● What you need to do
The stretch wanted below opens at the line containing "brown boat: 5 -> 3" and closes at the line containing "red fork: 5 -> 4". Please return it exactly, with no other lines.

● The records
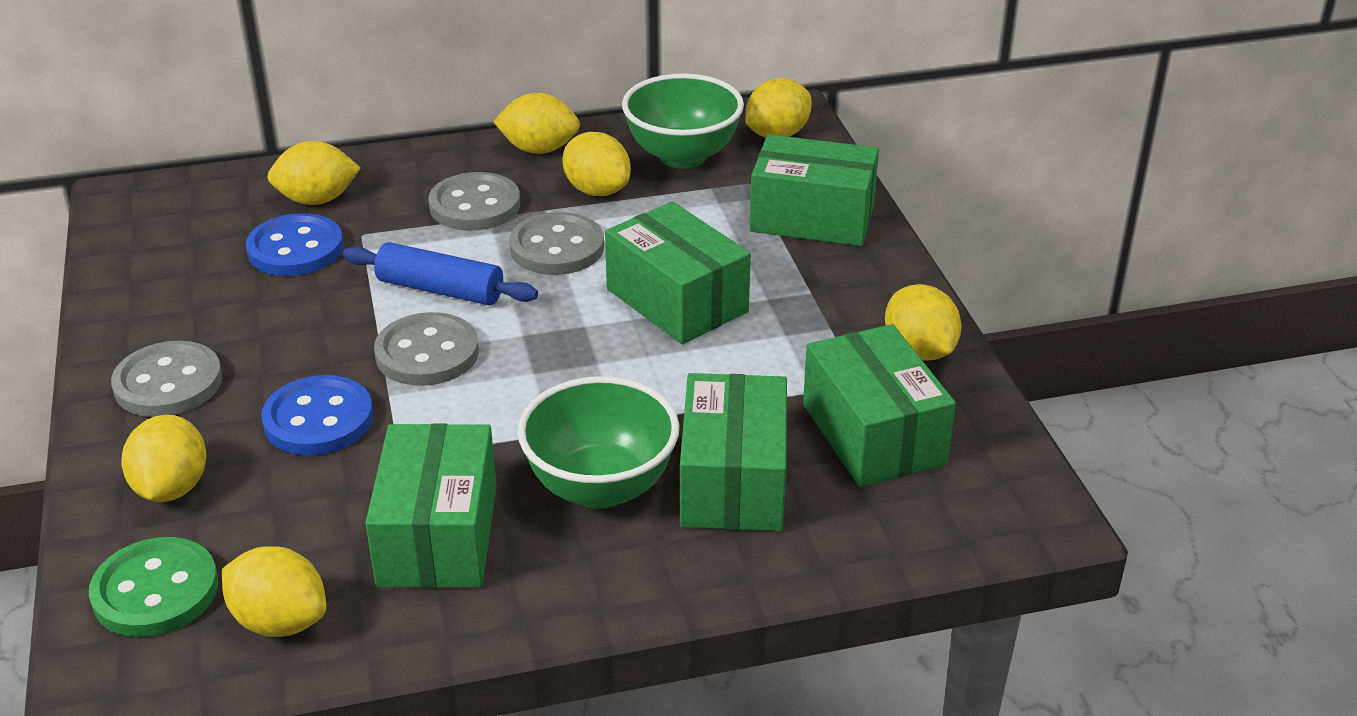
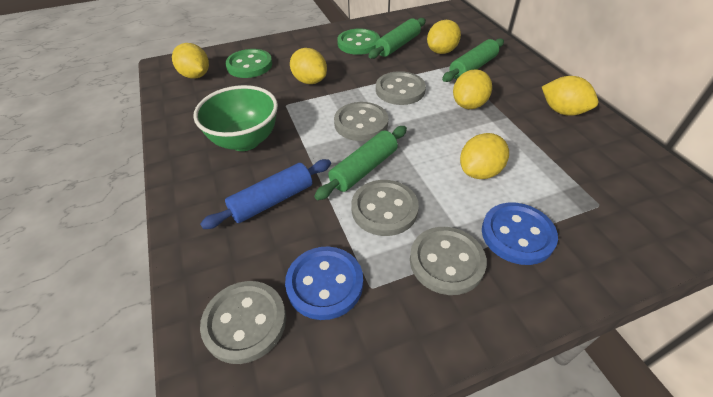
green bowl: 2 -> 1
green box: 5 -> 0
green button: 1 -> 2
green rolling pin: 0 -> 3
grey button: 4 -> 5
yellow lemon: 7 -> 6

* * *

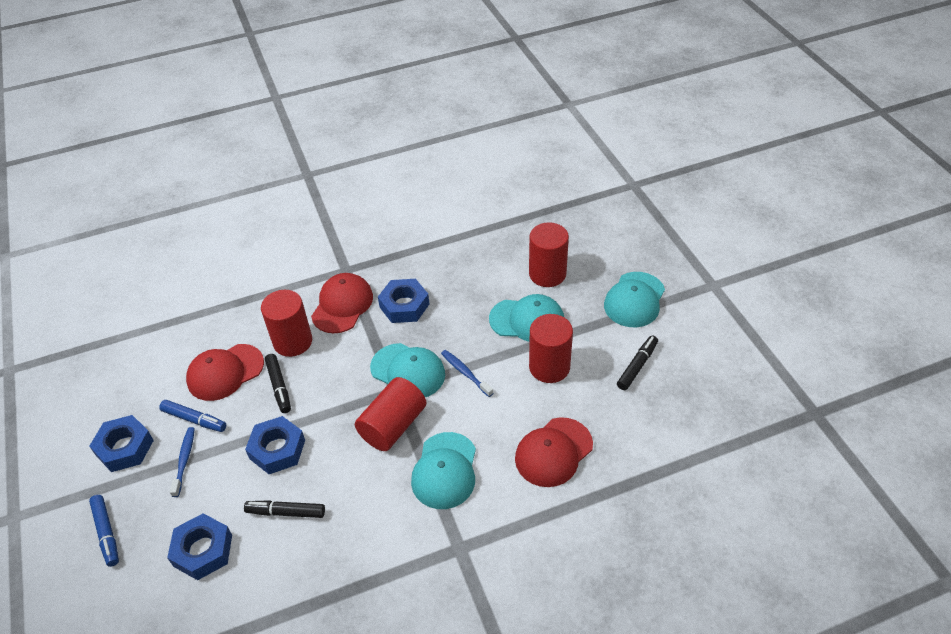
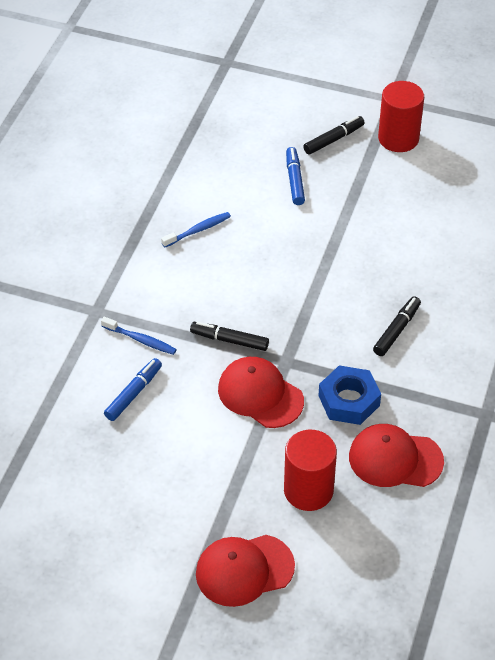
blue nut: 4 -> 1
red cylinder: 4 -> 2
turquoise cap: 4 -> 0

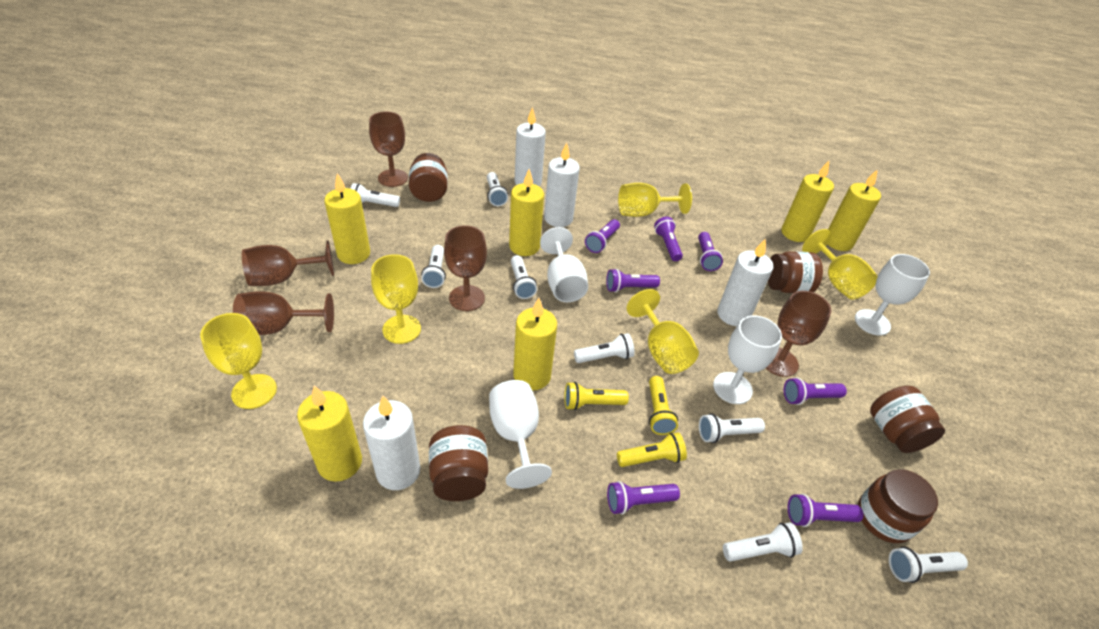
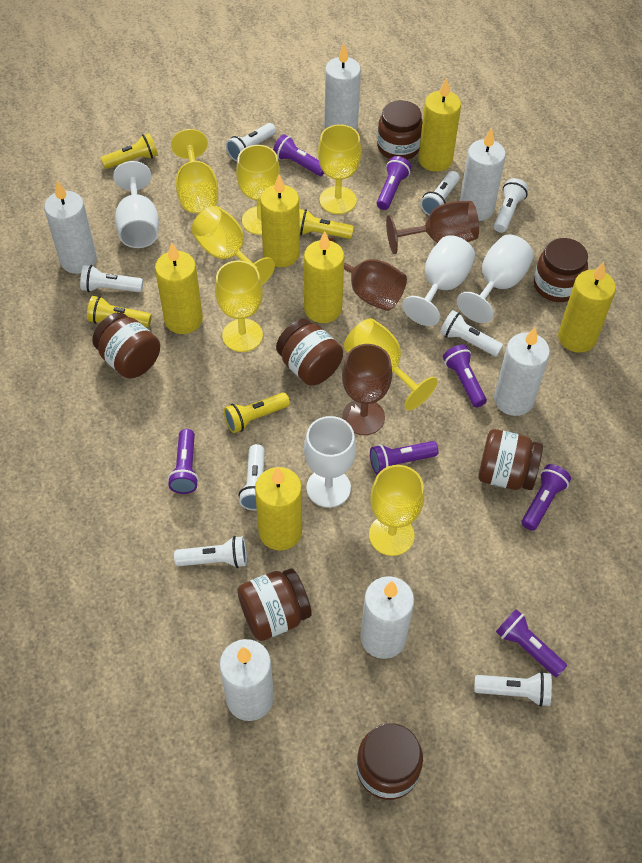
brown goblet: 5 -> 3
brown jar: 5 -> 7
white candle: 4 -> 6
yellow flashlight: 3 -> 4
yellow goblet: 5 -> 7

* * *

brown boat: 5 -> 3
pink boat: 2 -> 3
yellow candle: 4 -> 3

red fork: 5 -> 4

● Reply
brown boat: 5 -> 3
pink boat: 2 -> 3
yellow candle: 4 -> 3

red fork: 5 -> 4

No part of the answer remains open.